■ **Given records**:

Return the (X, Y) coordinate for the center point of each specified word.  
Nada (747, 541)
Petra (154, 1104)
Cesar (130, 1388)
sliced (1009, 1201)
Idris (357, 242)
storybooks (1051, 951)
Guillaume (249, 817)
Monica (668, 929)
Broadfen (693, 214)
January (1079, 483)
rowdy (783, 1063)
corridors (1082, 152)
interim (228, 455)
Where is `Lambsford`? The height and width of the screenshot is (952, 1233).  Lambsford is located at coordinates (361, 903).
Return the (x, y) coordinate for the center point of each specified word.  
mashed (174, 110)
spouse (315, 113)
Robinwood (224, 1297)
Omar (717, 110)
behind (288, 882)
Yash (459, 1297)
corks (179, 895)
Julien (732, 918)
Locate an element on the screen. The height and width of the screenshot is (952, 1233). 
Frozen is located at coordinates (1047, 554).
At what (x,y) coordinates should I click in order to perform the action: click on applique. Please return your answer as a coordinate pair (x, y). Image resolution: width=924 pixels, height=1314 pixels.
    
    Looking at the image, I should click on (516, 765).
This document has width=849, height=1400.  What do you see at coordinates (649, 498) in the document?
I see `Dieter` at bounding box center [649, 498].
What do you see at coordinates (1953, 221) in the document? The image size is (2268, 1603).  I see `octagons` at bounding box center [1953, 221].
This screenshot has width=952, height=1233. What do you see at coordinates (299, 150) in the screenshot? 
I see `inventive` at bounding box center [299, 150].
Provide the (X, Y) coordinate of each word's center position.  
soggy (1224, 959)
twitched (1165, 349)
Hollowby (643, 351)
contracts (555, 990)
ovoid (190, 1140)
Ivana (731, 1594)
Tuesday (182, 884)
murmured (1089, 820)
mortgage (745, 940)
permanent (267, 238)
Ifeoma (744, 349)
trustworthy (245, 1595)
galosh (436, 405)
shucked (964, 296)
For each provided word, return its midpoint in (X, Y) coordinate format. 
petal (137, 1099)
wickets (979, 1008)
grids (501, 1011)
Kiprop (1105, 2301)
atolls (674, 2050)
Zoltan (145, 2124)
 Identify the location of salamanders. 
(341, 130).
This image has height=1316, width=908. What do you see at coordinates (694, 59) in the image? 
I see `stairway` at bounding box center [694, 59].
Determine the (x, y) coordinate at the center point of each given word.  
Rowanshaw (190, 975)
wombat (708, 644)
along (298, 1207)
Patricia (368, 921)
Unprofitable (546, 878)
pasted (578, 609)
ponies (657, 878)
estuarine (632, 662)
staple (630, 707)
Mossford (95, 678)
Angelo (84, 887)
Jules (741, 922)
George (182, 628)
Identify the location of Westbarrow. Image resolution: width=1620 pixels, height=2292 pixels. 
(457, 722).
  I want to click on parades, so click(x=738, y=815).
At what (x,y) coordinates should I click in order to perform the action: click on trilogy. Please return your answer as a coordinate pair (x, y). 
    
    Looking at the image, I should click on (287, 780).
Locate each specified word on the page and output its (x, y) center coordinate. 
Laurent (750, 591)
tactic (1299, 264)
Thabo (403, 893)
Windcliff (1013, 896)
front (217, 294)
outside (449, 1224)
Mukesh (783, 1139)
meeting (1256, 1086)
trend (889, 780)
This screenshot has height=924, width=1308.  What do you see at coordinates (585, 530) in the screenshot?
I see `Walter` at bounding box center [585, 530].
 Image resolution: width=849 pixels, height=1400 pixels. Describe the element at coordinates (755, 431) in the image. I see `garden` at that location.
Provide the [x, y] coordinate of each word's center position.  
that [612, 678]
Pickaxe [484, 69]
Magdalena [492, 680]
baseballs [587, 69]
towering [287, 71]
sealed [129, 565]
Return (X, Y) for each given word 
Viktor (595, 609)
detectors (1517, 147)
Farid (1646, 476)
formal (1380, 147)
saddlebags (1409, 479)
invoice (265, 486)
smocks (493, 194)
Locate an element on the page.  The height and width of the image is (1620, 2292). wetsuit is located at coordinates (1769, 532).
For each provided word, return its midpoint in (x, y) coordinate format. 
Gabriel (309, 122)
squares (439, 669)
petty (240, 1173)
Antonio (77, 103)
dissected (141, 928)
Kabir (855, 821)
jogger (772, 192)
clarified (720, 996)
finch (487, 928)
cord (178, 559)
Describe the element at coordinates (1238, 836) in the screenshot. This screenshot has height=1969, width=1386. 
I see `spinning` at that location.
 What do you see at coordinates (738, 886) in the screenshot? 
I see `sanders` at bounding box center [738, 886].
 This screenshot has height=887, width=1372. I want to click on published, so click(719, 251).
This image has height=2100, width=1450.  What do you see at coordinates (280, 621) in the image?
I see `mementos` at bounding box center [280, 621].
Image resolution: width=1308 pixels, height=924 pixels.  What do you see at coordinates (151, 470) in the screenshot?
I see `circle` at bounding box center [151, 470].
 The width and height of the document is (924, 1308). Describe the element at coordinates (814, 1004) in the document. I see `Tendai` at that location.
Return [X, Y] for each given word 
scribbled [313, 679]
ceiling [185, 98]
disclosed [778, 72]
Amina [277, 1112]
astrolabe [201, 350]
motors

■ **The problem**: Set out all the items above as a numbered list of their lines, skipping every blank line.

■ **Worked answer**:
1. Return the (X, Y) coordinate for the center point of each specified word.  
2. Nada (747, 541)
3. Petra (154, 1104)
4. Cesar (130, 1388)
5. sliced (1009, 1201)
6. Idris (357, 242)
7. storybooks (1051, 951)
8. Guillaume (249, 817)
9. Monica (668, 929)
10. Broadfen (693, 214)
11. January (1079, 483)
12. rowdy (783, 1063)
13. corridors (1082, 152)
14. interim (228, 455)
15. Where is `Lambsford`? The height and width of the screenshot is (952, 1233).  Lambsford is located at coordinates (361, 903).
16. Return the (x, y) coordinate for the center point of each specified word.  
17. mashed (174, 110)
18. spouse (315, 113)
19. Robinwood (224, 1297)
20. Omar (717, 110)
21. behind (288, 882)
22. Yash (459, 1297)
23. corks (179, 895)
24. Julien (732, 918)
25. Locate an element on the screen. The height and width of the screenshot is (952, 1233). 
26. Frozen is located at coordinates (1047, 554).
27. At what (x,y) coordinates should I click in order to perform the action: click on applique. Please return your answer as a coordinate pair (x, y). Image resolution: width=924 pixels, height=1314 pixels.
28.     Looking at the image, I should click on (516, 765).
29. This document has width=849, height=1400.  What do you see at coordinates (649, 498) in the document?
30. I see `Dieter` at bounding box center [649, 498].
31. What do you see at coordinates (1953, 221) in the document? The image size is (2268, 1603).  I see `octagons` at bounding box center [1953, 221].
32. This screenshot has width=952, height=1233. What do you see at coordinates (299, 150) in the screenshot? 
33. I see `inventive` at bounding box center [299, 150].
34. Provide the (X, Y) coordinate of each word's center position.  
35. soggy (1224, 959)
36. twitched (1165, 349)
37. Hollowby (643, 351)
38. contracts (555, 990)
39. ovoid (190, 1140)
40. Ivana (731, 1594)
41. Tuesday (182, 884)
42. murmured (1089, 820)
43. mortgage (745, 940)
44. permanent (267, 238)
45. Ifeoma (744, 349)
46. trustworthy (245, 1595)
47. galosh (436, 405)
48. shucked (964, 296)
49. For each provided word, return its midpoint in (X, Y) coordinate format. 
50. petal (137, 1099)
51. wickets (979, 1008)
52. grids (501, 1011)
53. Kiprop (1105, 2301)
54. atolls (674, 2050)
55. Zoltan (145, 2124)
56.  Identify the location of salamanders. 
57. (341, 130).
58. This image has height=1316, width=908. What do you see at coordinates (694, 59) in the image? 
59. I see `stairway` at bounding box center [694, 59].
60. Determine the (x, y) coordinate at the center point of each given word.  
61. Rowanshaw (190, 975)
62. wombat (708, 644)
63. along (298, 1207)
64. Patricia (368, 921)
65. Unprofitable (546, 878)
66. pasted (578, 609)
67. ponies (657, 878)
68. estuarine (632, 662)
69. staple (630, 707)
70. Mossford (95, 678)
71. Angelo (84, 887)
72. Jules (741, 922)
73. George (182, 628)
74. Identify the location of Westbarrow. Image resolution: width=1620 pixels, height=2292 pixels. 
75. (457, 722).
76.   I want to click on parades, so click(x=738, y=815).
77. At what (x,y) coordinates should I click in order to perform the action: click on trilogy. Please return your answer as a coordinate pair (x, y). 
78.     Looking at the image, I should click on (287, 780).
79. Locate each specified word on the page and output its (x, y) center coordinate. 
80. Laurent (750, 591)
81. tactic (1299, 264)
82. Thabo (403, 893)
83. Windcliff (1013, 896)
84. front (217, 294)
85. outside (449, 1224)
86. Mukesh (783, 1139)
87. meeting (1256, 1086)
88. trend (889, 780)
89. This screenshot has height=924, width=1308.  What do you see at coordinates (585, 530) in the screenshot?
90. I see `Walter` at bounding box center [585, 530].
91.  Image resolution: width=849 pixels, height=1400 pixels. Describe the element at coordinates (755, 431) in the image. I see `garden` at that location.
92. Provide the [x, y] coordinate of each word's center position.  
93. that [612, 678]
94. Pickaxe [484, 69]
95. Magdalena [492, 680]
96. baseballs [587, 69]
97. towering [287, 71]
98. sealed [129, 565]
99. Return (X, Y) for each given word 
100. Viktor (595, 609)
101. detectors (1517, 147)
102. Farid (1646, 476)
103. formal (1380, 147)
104. saddlebags (1409, 479)
105. invoice (265, 486)
106. smocks (493, 194)
107. Locate an element on the page.  The height and width of the image is (1620, 2292). wetsuit is located at coordinates (1769, 532).
108. For each provided word, return its midpoint in (x, y) coordinate format. 
109. Gabriel (309, 122)
110. squares (439, 669)
111. petty (240, 1173)
112. Antonio (77, 103)
113. dissected (141, 928)
114. Kabir (855, 821)
115. jogger (772, 192)
116. clarified (720, 996)
117. finch (487, 928)
118. cord (178, 559)
119. Describe the element at coordinates (1238, 836) in the screenshot. This screenshot has height=1969, width=1386. 
120. I see `spinning` at that location.
121.  What do you see at coordinates (738, 886) in the screenshot? 
122. I see `sanders` at bounding box center [738, 886].
123.  This screenshot has height=887, width=1372. I want to click on published, so click(719, 251).
124. This image has height=2100, width=1450.  What do you see at coordinates (280, 621) in the image?
125. I see `mementos` at bounding box center [280, 621].
126. Image resolution: width=1308 pixels, height=924 pixels.  What do you see at coordinates (151, 470) in the screenshot?
127. I see `circle` at bounding box center [151, 470].
128.  The width and height of the document is (924, 1308). Describe the element at coordinates (814, 1004) in the document. I see `Tendai` at that location.
129. Return [X, Y] for each given word 
130. scribbled [313, 679]
131. ceiling [185, 98]
132. disclosed [778, 72]
133. Amina [277, 1112]
134. astrolabe [201, 350]
135. motors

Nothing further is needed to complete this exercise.